WORK REQUIRED:
Keep the pictures out, and restate the listing that follows exactly as written.

PROVIDED DATA:
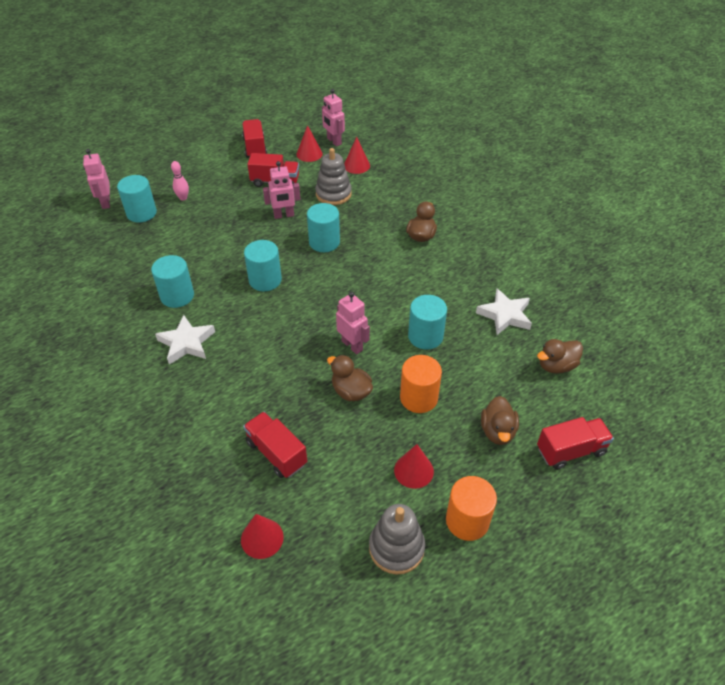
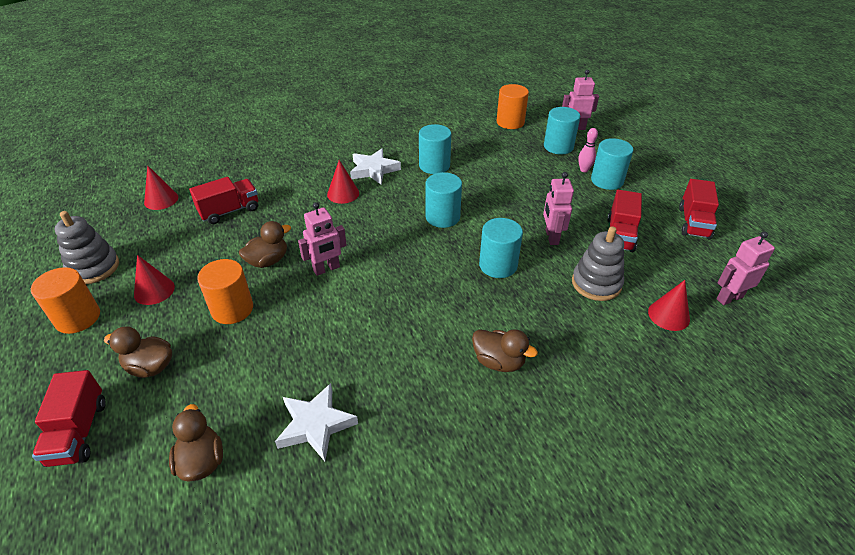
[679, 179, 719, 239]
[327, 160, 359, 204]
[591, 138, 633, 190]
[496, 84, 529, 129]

REPLY:
[679, 179, 719, 239]
[327, 160, 359, 204]
[591, 138, 633, 190]
[496, 84, 529, 129]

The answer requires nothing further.